Retype only what runs from the line that contains "Mask every instance" through the last line of the listing below, both lines included.
* Begin *
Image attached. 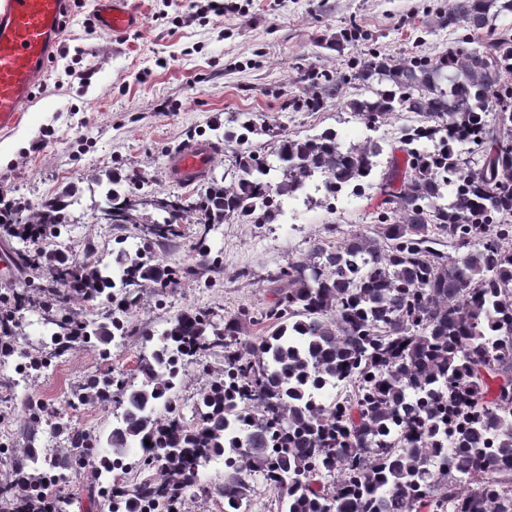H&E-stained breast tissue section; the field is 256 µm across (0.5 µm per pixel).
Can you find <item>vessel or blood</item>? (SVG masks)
I'll list each match as a JSON object with an SVG mask.
<instances>
[{"label":"vessel or blood","instance_id":"b4317fda","mask_svg":"<svg viewBox=\"0 0 512 512\" xmlns=\"http://www.w3.org/2000/svg\"><path fill=\"white\" fill-rule=\"evenodd\" d=\"M101 28L116 34L134 29L137 15L128 0H95ZM70 0H0V130L13 129L42 81L49 59L63 37ZM214 150L203 140L170 155L167 169L177 183L191 185L204 177Z\"/></svg>","mask_w":512,"mask_h":512}]
</instances>
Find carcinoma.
<instances>
[{
  "mask_svg": "<svg viewBox=\"0 0 512 512\" xmlns=\"http://www.w3.org/2000/svg\"><path fill=\"white\" fill-rule=\"evenodd\" d=\"M508 16L512 0H449L440 23L462 35L447 53L397 60L370 51L348 63L368 93L349 106L368 128L395 112L422 117L401 130L403 163L379 184L374 234L313 240L288 273L270 275L269 301L224 317L222 327L213 310L178 312L139 359V387L103 373L84 388L83 401L122 412L106 454L70 436L72 474L89 462L99 477L127 470L132 453L149 471L130 488L112 483V512H177L214 459L224 460L223 476L210 489L233 512L249 507L253 472L276 495L277 512H512V29L498 23ZM301 80L314 110L347 75L310 69ZM258 129H224L212 146L236 145V174L228 183L209 176L191 207L178 195H139L114 174L96 180L98 221L141 224V245L108 263L38 248L67 233L76 194L34 207L0 197V223L27 245L19 268L46 270L45 287L22 300L39 308L58 354L78 335L106 358L114 340L135 333L115 315L78 319L72 301L174 284L181 269L154 246L178 236L187 211L200 225L204 264L220 274L222 261L204 251L214 225L272 224L282 200L316 178L327 199L355 193L381 152L373 140L347 147L331 130L294 139L280 126L259 129L274 142L268 157L248 146ZM462 145L486 146L477 168ZM258 325L270 334L247 338ZM215 352L224 369L211 375L189 425L175 399L183 366ZM18 465L26 484L0 482V512H35L48 494L34 450Z\"/></svg>",
  "mask_w": 512,
  "mask_h": 512,
  "instance_id": "1",
  "label": "carcinoma"
}]
</instances>
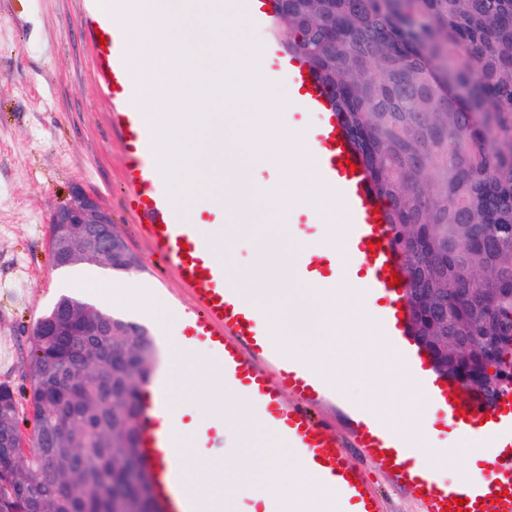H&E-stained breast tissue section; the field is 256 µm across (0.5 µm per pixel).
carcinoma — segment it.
<instances>
[{"instance_id":"1","label":"carcinoma","mask_w":512,"mask_h":512,"mask_svg":"<svg viewBox=\"0 0 512 512\" xmlns=\"http://www.w3.org/2000/svg\"><path fill=\"white\" fill-rule=\"evenodd\" d=\"M270 34L305 60L387 203L407 278L411 335L436 371L493 406L512 392V0H283ZM429 336L448 337V354ZM22 447L0 437V512H114L134 499L136 417L156 354L104 336L117 357L84 377L88 336H30ZM17 428L20 402L0 388ZM60 428L56 482L37 483L42 435Z\"/></svg>"}]
</instances>
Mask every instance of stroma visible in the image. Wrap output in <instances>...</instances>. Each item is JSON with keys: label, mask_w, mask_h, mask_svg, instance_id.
I'll return each instance as SVG.
<instances>
[{"label": "stroma", "mask_w": 512, "mask_h": 512, "mask_svg": "<svg viewBox=\"0 0 512 512\" xmlns=\"http://www.w3.org/2000/svg\"><path fill=\"white\" fill-rule=\"evenodd\" d=\"M79 8V0H0V383L18 396L30 387L32 323L59 296L83 295L54 266L49 248V213L71 187L97 194L139 259L138 270L112 273L113 284L140 280L166 305L193 306L191 293L140 236L123 206V144L109 130L94 47L69 21ZM213 390L204 382L178 397L215 433L194 460L202 470L220 464L232 436L210 410ZM353 412L343 395L312 407L331 433L344 438L349 461L361 468L383 512H422L419 501L351 440Z\"/></svg>", "instance_id": "stroma-1"}]
</instances>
* End *
• _Exercise solution_:
Mask every instance of stroma visible in the image. Wrap output in <instances>...</instances>. Each item is JSON with keys: label, mask_w, mask_h, mask_svg, instance_id.
I'll return each instance as SVG.
<instances>
[{"label": "stroma", "mask_w": 512, "mask_h": 512, "mask_svg": "<svg viewBox=\"0 0 512 512\" xmlns=\"http://www.w3.org/2000/svg\"><path fill=\"white\" fill-rule=\"evenodd\" d=\"M79 8V0H0V383L18 396L30 387L32 323L59 296L83 295L54 266L49 248V213L71 187L97 194L139 259L138 270L112 273L113 284L140 280L166 305L193 306L191 293L140 236L123 206V144L109 130L94 47L69 21ZM213 390L204 382L178 397L215 433L194 460L202 470L220 464L232 436L210 410ZM353 412L343 395L312 407L331 433L344 438L349 461L361 468L383 512H422L419 501L351 440Z\"/></svg>", "instance_id": "stroma-1"}]
</instances>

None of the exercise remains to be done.